(Stored data entries)
*** Begin section ***
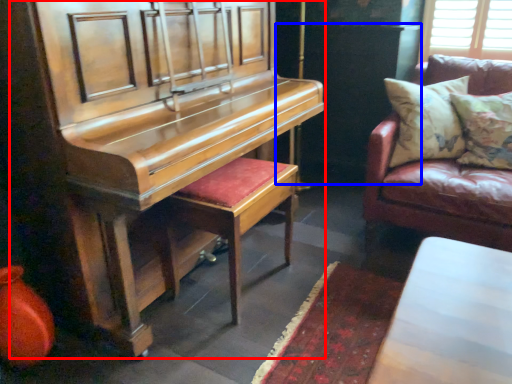
Question: Among these objects, which one is nearest to the camera, harpsichord (highlighted by a red box) or dark (highlighted by a blue box)?

Choices:
 (A) harpsichord
 (B) dark

Answer: (A)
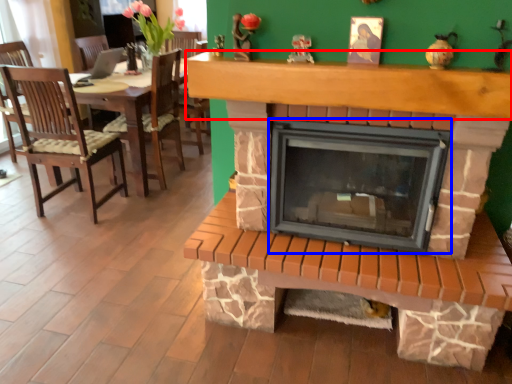
Question: Among these objects, which one is farthest to the camera, mantle (highlighted by a red box) or wood burning stove (highlighted by a blue box)?

Choices:
 (A) mantle
 (B) wood burning stove

Answer: (B)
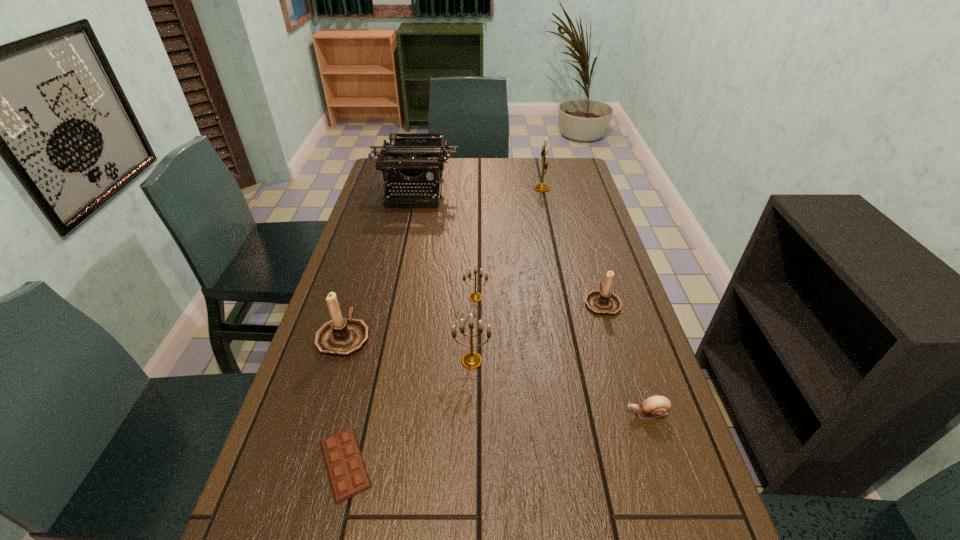
Identify the location of vacant area that lies between the rightmost gold candelabrum and the nearest object. [x=444, y=326].

I want to click on free space between the left brown candle holder and the rightmost candelabrum, so click(473, 319).

Where is `vacant area between the second nearest object and the rightmost candelabrum`? vacant area between the second nearest object and the rightmost candelabrum is located at coordinates (624, 357).

The image size is (960, 540). Identify the location of object that is the second closest one to the smallest gold candelabrum. (343, 337).

You are a GUI agent. You are given a task and a screenshot of the screen. Output one action in this format:
    pyautogui.click(x=<x>, y=<y>)
    Task: Click on the closest object to the second biggest gold candelabrum
    
    Given the screenshot: What is the action you would take?
    pyautogui.click(x=475, y=296)

Locate an element on the screen. The image size is (960, 540). the fifth closest candelabrum to the shortest object is located at coordinates point(540,187).

Where is `candelabrum that stands as the second closest to the typewriter`? This screenshot has width=960, height=540. candelabrum that stands as the second closest to the typewriter is located at coordinates (475, 296).

This screenshot has width=960, height=540. Identify the location of the closest gold candelabrum relative to the leftmost candelabrum. (471, 360).

Find the location of a particular element. The height and width of the screenshot is (540, 960). gold candelabrum that is the second closest one to the second nearest gold candelabrum is located at coordinates (540, 187).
*** End section ***
Your goal
Reproduce verbatim the lines of the records from the line containing "coordinates (624, 357)." through the line containing "Task: Click on", with both of those lines included.

Completed exercise
Where is `vacant area between the second nearest object and the rightmost candelabrum`? vacant area between the second nearest object and the rightmost candelabrum is located at coordinates (624, 357).

The image size is (960, 540). Identify the location of object that is the second closest one to the smallest gold candelabrum. (343, 337).

You are a GUI agent. You are given a task and a screenshot of the screen. Output one action in this format:
    pyautogui.click(x=<x>, y=<y>)
    Task: Click on the closest object to the second biggest gold candelabrum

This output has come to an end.